TRY IT: Give back, word for word, everything in the data below from the line containing "Incorrect, black matte" down to the line containing "Yes, it is behind point (312, 481).", including both of those lines.

EXERCISE MATERIALS:
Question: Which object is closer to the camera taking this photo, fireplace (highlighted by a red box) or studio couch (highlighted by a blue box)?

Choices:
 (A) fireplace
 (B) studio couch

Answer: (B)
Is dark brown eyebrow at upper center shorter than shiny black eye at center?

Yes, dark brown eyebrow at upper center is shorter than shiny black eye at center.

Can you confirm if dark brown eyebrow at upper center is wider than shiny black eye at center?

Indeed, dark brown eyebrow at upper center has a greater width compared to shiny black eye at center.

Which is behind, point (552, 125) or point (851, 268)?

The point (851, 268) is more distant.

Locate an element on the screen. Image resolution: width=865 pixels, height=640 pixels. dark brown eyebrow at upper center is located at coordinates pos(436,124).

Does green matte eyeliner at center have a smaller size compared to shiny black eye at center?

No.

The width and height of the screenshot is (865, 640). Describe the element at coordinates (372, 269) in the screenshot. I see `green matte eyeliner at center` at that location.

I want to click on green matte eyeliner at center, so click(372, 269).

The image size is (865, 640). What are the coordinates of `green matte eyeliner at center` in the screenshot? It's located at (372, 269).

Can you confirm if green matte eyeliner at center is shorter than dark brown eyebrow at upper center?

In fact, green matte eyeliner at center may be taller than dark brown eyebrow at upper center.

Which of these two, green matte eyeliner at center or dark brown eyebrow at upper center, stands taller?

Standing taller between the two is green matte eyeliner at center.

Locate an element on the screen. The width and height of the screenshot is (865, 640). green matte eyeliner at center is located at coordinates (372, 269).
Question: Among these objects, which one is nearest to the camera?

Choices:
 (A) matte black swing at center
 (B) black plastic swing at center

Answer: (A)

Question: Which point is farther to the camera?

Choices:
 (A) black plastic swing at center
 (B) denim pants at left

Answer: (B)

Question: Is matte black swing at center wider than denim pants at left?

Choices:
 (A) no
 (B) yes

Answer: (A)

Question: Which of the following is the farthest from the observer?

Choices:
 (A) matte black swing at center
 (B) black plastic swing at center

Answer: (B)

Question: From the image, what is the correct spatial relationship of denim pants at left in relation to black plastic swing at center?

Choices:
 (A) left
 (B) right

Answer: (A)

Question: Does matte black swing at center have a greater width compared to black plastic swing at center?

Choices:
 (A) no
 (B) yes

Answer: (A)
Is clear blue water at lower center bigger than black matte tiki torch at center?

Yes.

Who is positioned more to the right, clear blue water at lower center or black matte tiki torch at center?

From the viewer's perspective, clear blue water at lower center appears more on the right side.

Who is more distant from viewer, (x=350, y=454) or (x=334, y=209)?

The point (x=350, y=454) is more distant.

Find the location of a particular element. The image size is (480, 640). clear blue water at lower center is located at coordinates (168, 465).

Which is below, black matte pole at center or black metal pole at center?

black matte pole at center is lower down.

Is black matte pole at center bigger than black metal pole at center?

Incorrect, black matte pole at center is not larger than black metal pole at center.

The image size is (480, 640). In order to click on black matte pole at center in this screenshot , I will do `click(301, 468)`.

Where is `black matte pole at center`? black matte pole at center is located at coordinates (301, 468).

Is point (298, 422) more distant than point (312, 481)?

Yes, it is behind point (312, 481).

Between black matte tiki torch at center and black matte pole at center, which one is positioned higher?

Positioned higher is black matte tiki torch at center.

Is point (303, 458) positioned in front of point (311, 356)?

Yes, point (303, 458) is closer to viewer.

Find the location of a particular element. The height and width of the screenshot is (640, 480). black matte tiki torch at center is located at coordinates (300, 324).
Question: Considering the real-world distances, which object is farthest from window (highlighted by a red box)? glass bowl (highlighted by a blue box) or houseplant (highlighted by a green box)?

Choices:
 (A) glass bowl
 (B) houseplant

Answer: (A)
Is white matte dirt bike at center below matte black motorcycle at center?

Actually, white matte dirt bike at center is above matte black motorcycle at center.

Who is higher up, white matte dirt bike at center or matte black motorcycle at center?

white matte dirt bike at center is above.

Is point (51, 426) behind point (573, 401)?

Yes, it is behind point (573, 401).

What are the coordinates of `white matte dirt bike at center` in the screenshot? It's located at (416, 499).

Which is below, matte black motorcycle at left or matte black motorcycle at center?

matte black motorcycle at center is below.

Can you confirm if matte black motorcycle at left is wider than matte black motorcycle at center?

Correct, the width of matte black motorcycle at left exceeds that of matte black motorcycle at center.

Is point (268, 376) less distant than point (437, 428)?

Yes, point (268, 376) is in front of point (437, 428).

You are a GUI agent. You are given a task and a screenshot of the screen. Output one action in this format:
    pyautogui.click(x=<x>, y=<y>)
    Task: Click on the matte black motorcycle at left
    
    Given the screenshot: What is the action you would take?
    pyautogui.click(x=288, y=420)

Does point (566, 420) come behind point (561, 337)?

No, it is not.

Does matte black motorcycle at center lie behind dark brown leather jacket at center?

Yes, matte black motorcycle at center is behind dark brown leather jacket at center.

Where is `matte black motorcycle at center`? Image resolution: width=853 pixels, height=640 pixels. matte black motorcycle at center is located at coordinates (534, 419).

WRITTEN RESPONSE:
Incorrect, black matte pole at center is not larger than black metal pole at center.

The image size is (480, 640). In order to click on black matte pole at center in this screenshot , I will do `click(301, 468)`.

Where is `black matte pole at center`? black matte pole at center is located at coordinates (301, 468).

Is point (298, 422) more distant than point (312, 481)?

Yes, it is behind point (312, 481).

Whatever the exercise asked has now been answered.